**Problem description**
What is needed is each line of the data below that holds the string "plus".

BEGIN Supplied records

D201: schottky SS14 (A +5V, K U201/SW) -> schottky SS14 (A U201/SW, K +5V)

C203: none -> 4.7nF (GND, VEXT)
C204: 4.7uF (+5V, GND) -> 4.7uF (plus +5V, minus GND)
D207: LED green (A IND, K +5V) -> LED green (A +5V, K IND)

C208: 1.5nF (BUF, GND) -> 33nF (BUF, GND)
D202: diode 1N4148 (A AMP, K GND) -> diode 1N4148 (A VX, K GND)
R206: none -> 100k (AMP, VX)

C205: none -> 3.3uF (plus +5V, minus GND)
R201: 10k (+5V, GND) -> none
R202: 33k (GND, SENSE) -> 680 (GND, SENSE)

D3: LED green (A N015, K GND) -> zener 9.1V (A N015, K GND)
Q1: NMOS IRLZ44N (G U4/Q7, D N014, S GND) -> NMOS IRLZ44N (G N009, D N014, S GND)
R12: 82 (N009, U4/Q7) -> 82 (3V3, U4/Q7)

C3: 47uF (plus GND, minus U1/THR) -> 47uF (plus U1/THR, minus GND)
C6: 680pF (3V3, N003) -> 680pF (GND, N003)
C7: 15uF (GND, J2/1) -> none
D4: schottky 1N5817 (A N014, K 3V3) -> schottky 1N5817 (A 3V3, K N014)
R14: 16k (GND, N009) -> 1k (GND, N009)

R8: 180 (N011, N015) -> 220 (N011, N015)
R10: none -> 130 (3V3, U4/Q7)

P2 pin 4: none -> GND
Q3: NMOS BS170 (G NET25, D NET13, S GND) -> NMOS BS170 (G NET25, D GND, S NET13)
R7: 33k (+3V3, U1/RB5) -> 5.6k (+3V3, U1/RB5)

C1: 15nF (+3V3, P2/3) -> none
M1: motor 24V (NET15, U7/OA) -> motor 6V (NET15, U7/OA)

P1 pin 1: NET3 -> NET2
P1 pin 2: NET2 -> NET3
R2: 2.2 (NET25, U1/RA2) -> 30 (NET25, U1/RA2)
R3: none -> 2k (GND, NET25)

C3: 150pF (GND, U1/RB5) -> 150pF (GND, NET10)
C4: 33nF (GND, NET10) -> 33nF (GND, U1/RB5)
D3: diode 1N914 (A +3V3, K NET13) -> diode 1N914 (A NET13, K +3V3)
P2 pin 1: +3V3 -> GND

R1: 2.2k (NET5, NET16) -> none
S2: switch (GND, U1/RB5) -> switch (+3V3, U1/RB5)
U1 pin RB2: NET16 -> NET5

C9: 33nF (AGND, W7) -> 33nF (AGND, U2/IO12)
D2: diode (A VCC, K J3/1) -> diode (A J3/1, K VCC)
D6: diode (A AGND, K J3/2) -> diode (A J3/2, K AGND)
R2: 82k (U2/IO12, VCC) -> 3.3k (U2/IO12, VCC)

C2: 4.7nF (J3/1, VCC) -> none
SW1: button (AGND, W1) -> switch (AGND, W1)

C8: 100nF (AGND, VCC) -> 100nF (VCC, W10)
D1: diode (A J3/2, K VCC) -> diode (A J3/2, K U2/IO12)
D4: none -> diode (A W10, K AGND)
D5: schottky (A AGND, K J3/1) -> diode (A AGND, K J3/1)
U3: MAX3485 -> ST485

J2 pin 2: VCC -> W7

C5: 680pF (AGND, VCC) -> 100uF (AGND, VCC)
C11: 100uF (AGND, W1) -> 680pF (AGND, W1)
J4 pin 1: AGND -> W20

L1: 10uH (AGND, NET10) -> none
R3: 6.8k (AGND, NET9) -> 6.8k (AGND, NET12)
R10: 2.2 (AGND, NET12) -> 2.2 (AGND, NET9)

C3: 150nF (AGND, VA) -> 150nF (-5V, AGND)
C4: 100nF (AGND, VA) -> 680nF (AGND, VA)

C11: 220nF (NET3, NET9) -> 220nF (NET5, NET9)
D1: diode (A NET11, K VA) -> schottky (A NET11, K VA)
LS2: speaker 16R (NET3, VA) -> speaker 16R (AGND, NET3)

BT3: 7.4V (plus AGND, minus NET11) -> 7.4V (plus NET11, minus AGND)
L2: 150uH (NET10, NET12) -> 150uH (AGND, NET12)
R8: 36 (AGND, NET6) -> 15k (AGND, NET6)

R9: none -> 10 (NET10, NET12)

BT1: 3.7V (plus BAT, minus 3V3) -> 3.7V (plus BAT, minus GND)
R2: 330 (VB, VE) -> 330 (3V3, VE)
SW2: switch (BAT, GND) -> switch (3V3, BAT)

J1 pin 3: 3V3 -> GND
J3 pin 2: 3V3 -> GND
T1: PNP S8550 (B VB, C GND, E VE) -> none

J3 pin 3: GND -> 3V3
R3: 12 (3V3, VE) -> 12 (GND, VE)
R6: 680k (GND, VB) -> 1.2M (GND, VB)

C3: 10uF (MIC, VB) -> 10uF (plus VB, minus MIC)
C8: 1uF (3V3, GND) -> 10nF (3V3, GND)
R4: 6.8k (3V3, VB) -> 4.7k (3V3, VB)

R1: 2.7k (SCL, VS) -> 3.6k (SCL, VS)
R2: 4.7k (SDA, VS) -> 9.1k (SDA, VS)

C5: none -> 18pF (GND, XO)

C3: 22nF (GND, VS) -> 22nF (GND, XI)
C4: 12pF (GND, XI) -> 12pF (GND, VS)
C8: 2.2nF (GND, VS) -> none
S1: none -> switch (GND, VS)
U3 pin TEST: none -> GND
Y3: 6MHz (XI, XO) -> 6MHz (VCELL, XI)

END Supplied records

**Output**
C204: 4.7uF (+5V, GND) -> 4.7uF (plus +5V, minus GND)
C205: none -> 3.3uF (plus +5V, minus GND)
C3: 47uF (plus GND, minus U1/THR) -> 47uF (plus U1/THR, minus GND)
BT3: 7.4V (plus AGND, minus NET11) -> 7.4V (plus NET11, minus AGND)
BT1: 3.7V (plus BAT, minus 3V3) -> 3.7V (plus BAT, minus GND)
C3: 10uF (MIC, VB) -> 10uF (plus VB, minus MIC)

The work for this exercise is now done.